__Task brief__:
The entries are to be repeated verbatim, with nothing left out.

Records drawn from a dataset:

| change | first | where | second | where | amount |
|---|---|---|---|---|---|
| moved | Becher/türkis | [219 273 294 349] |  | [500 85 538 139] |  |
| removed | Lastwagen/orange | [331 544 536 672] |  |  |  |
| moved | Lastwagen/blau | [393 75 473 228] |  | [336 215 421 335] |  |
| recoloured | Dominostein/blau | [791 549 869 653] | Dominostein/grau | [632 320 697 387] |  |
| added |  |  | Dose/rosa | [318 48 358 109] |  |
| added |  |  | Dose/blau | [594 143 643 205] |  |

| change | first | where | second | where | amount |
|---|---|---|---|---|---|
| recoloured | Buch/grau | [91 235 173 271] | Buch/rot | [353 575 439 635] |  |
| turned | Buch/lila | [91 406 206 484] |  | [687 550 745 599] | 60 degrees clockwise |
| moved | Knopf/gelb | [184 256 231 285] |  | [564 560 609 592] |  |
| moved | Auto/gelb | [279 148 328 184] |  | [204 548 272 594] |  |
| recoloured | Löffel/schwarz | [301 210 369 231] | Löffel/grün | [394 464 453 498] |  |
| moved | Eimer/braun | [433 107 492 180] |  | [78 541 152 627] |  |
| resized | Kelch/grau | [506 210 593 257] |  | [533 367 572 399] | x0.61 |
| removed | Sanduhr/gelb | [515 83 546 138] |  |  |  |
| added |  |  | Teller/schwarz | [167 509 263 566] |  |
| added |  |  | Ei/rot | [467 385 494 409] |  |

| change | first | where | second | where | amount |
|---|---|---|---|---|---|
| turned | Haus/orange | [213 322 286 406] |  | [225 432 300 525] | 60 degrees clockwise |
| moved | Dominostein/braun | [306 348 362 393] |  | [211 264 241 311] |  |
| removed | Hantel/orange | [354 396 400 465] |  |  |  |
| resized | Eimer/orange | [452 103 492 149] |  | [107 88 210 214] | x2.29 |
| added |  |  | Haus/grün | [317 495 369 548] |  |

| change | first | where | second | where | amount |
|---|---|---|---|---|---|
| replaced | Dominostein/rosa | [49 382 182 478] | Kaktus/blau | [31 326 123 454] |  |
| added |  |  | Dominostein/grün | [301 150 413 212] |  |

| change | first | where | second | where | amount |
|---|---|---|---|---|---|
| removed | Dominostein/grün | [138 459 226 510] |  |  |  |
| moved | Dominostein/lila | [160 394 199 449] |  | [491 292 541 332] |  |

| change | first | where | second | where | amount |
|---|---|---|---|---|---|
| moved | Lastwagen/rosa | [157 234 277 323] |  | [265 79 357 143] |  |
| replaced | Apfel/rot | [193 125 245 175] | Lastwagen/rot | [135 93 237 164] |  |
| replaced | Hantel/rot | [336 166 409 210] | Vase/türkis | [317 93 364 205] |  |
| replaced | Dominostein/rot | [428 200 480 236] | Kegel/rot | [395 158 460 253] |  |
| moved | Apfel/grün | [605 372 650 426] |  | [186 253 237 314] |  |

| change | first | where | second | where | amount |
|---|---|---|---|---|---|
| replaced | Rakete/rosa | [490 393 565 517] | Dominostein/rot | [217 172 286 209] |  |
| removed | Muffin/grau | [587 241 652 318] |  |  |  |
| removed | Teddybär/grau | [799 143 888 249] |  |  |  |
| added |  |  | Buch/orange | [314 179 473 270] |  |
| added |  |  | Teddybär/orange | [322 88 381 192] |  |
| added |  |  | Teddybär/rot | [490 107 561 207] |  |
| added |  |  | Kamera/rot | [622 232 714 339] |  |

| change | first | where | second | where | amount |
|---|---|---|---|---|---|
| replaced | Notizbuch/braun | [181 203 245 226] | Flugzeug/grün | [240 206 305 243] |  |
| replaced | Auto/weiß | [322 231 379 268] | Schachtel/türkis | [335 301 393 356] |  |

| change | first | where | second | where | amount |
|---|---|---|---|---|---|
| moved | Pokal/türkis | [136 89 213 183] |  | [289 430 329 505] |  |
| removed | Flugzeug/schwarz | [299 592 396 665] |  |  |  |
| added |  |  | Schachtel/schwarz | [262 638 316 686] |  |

__Answer space__:
| change | first | where | second | where | amount |
|---|---|---|---|---|---|
| moved | Becher/türkis | [219 273 294 349] |  | [500 85 538 139] |  |
| removed | Lastwagen/orange | [331 544 536 672] |  |  |  |
| moved | Lastwagen/blau | [393 75 473 228] |  | [336 215 421 335] |  |
| recoloured | Dominostein/blau | [791 549 869 653] | Dominostein/grau | [632 320 697 387] |  |
| added |  |  | Dose/rosa | [318 48 358 109] |  |
| added |  |  | Dose/blau | [594 143 643 205] |  |

| change | first | where | second | where | amount |
|---|---|---|---|---|---|
| recoloured | Buch/grau | [91 235 173 271] | Buch/rot | [353 575 439 635] |  |
| turned | Buch/lila | [91 406 206 484] |  | [687 550 745 599] | 60 degrees clockwise |
| moved | Knopf/gelb | [184 256 231 285] |  | [564 560 609 592] |  |
| moved | Auto/gelb | [279 148 328 184] |  | [204 548 272 594] |  |
| recoloured | Löffel/schwarz | [301 210 369 231] | Löffel/grün | [394 464 453 498] |  |
| moved | Eimer/braun | [433 107 492 180] |  | [78 541 152 627] |  |
| resized | Kelch/grau | [506 210 593 257] |  | [533 367 572 399] | x0.61 |
| removed | Sanduhr/gelb | [515 83 546 138] |  |  |  |
| added |  |  | Teller/schwarz | [167 509 263 566] |  |
| added |  |  | Ei/rot | [467 385 494 409] |  |

| change | first | where | second | where | amount |
|---|---|---|---|---|---|
| turned | Haus/orange | [213 322 286 406] |  | [225 432 300 525] | 60 degrees clockwise |
| moved | Dominostein/braun | [306 348 362 393] |  | [211 264 241 311] |  |
| removed | Hantel/orange | [354 396 400 465] |  |  |  |
| resized | Eimer/orange | [452 103 492 149] |  | [107 88 210 214] | x2.29 |
| added |  |  | Haus/grün | [317 495 369 548] |  |

| change | first | where | second | where | amount |
|---|---|---|---|---|---|
| replaced | Dominostein/rosa | [49 382 182 478] | Kaktus/blau | [31 326 123 454] |  |
| added |  |  | Dominostein/grün | [301 150 413 212] |  |

| change | first | where | second | where | amount |
|---|---|---|---|---|---|
| removed | Dominostein/grün | [138 459 226 510] |  |  |  |
| moved | Dominostein/lila | [160 394 199 449] |  | [491 292 541 332] |  |

| change | first | where | second | where | amount |
|---|---|---|---|---|---|
| moved | Lastwagen/rosa | [157 234 277 323] |  | [265 79 357 143] |  |
| replaced | Apfel/rot | [193 125 245 175] | Lastwagen/rot | [135 93 237 164] |  |
| replaced | Hantel/rot | [336 166 409 210] | Vase/türkis | [317 93 364 205] |  |
| replaced | Dominostein/rot | [428 200 480 236] | Kegel/rot | [395 158 460 253] |  |
| moved | Apfel/grün | [605 372 650 426] |  | [186 253 237 314] |  |

| change | first | where | second | where | amount |
|---|---|---|---|---|---|
| replaced | Rakete/rosa | [490 393 565 517] | Dominostein/rot | [217 172 286 209] |  |
| removed | Muffin/grau | [587 241 652 318] |  |  |  |
| removed | Teddybär/grau | [799 143 888 249] |  |  |  |
| added |  |  | Buch/orange | [314 179 473 270] |  |
| added |  |  | Teddybär/orange | [322 88 381 192] |  |
| added |  |  | Teddybär/rot | [490 107 561 207] |  |
| added |  |  | Kamera/rot | [622 232 714 339] |  |

| change | first | where | second | where | amount |
|---|---|---|---|---|---|
| replaced | Notizbuch/braun | [181 203 245 226] | Flugzeug/grün | [240 206 305 243] |  |
| replaced | Auto/weiß | [322 231 379 268] | Schachtel/türkis | [335 301 393 356] |  |

| change | first | where | second | where | amount |
|---|---|---|---|---|---|
| moved | Pokal/türkis | [136 89 213 183] |  | [289 430 329 505] |  |
| removed | Flugzeug/schwarz | [299 592 396 665] |  |  |  |
| added |  |  | Schachtel/schwarz | [262 638 316 686] |  |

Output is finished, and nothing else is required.